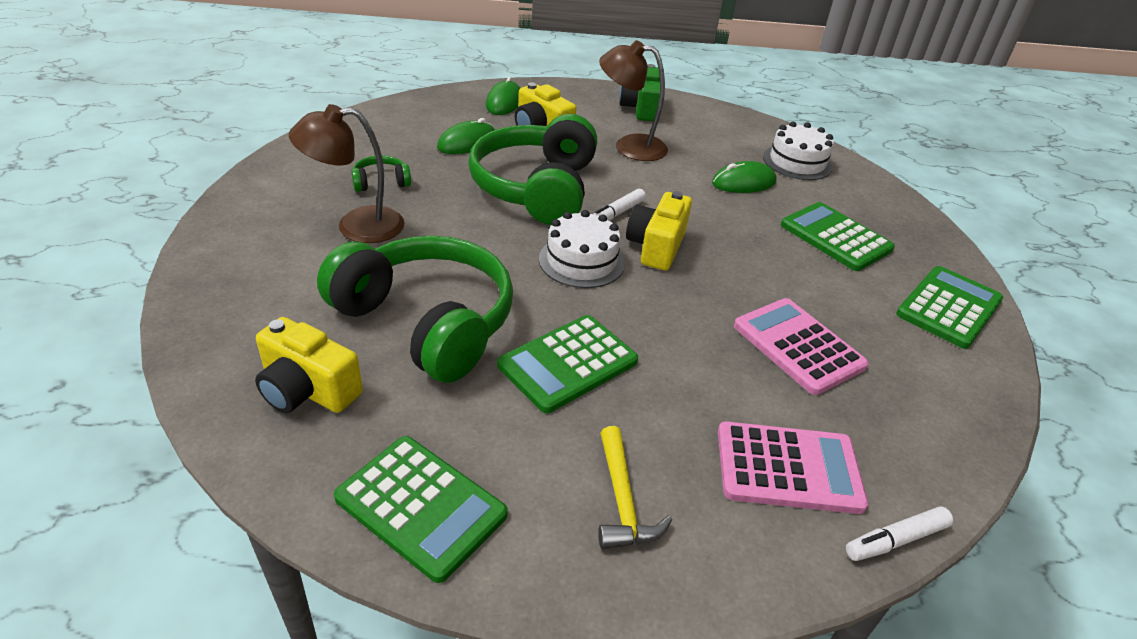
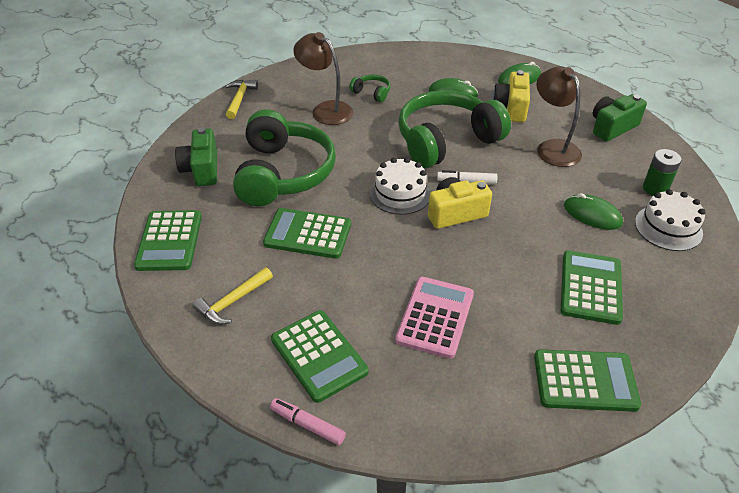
camera: 55 degrees right, 5 degrees up
(211, 275) = (240, 99): none -> yellow hammer
(307, 390) = (201, 169): yellow camera -> green camera
(743, 139) = (655, 188): none -> green battery
(788, 468) = (319, 355): pink calculator -> green calculator
(895, 540) = (307, 425): white marker -> pink marker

## Brief
Nothing but the lines from the one with "(211, 275) = (240, 99): none -> yellow hammer" through the final line of the data above should be output, exactly as written.

## Result
(211, 275) = (240, 99): none -> yellow hammer
(307, 390) = (201, 169): yellow camera -> green camera
(743, 139) = (655, 188): none -> green battery
(788, 468) = (319, 355): pink calculator -> green calculator
(895, 540) = (307, 425): white marker -> pink marker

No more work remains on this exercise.